» **RECORD SET**
+-------+
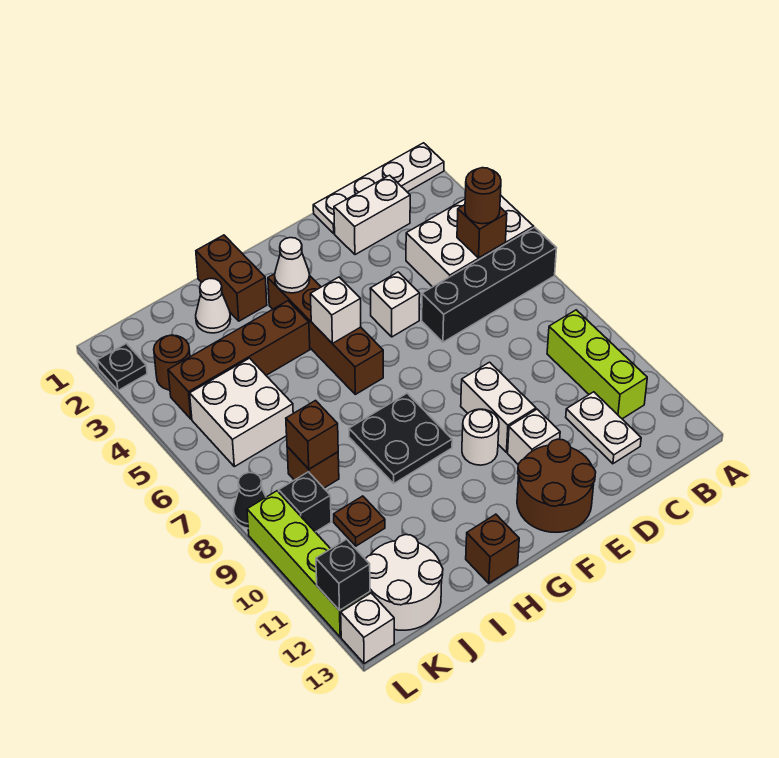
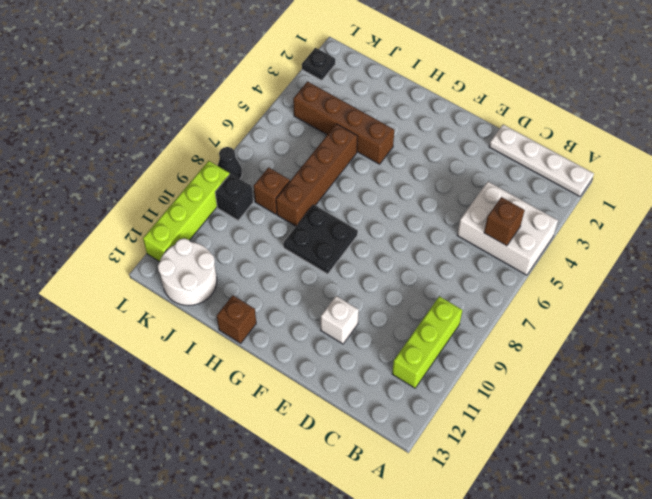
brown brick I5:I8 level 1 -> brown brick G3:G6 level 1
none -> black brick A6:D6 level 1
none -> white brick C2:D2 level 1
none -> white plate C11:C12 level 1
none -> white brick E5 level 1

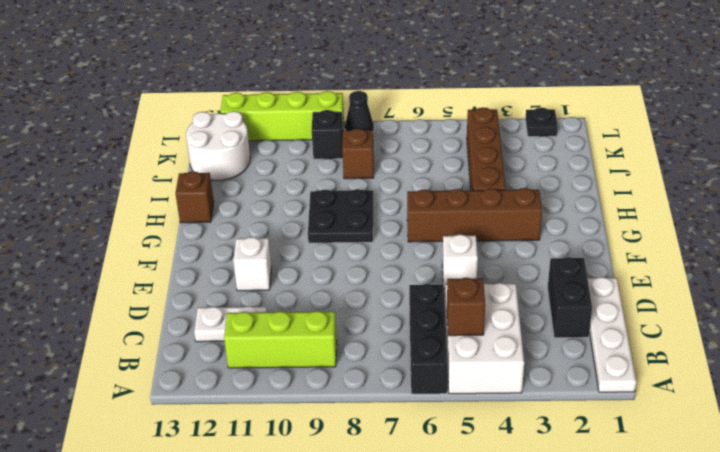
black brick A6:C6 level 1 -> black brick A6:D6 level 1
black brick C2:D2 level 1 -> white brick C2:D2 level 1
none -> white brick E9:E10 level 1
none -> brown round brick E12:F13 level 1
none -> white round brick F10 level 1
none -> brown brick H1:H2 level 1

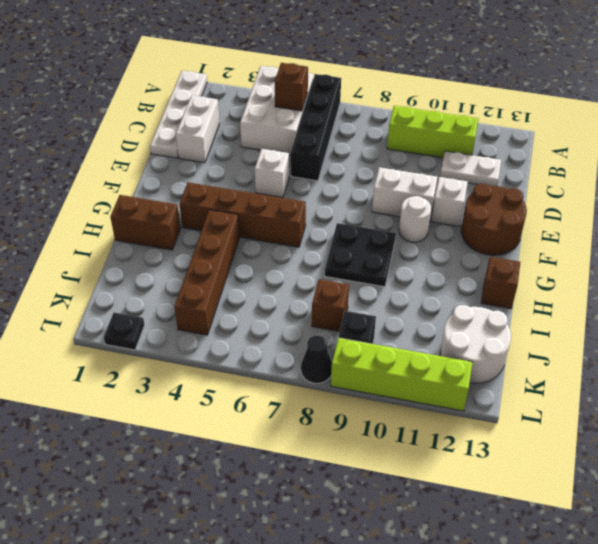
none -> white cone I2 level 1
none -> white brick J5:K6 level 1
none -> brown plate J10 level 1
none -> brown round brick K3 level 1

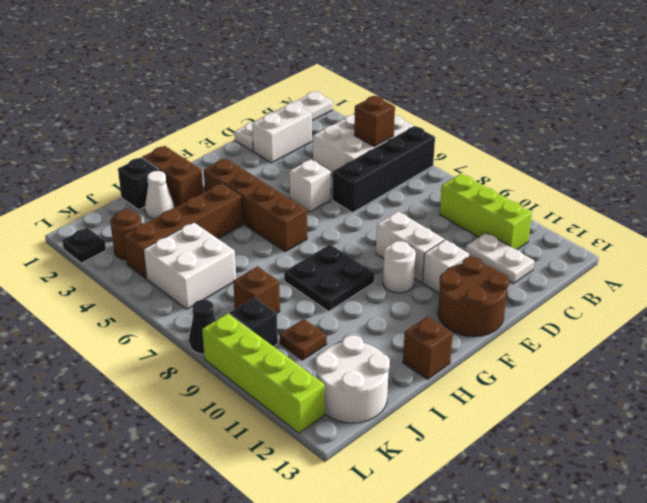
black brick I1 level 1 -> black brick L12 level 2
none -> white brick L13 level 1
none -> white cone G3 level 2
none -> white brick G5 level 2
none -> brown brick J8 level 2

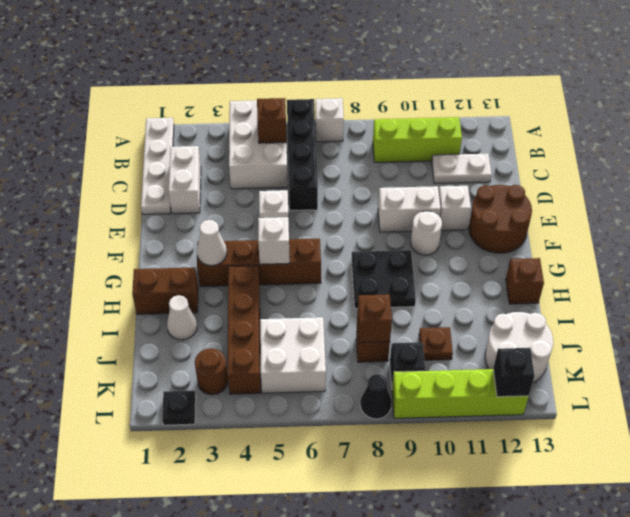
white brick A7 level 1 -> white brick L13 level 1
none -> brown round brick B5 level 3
+-------+
» **YOUR GOAL**
Wherever the string "cone" is found in the entries, copy the line it sits in.

» **REPLY TO THE EXERCISE**
none -> white cone I2 level 1
none -> white cone G3 level 2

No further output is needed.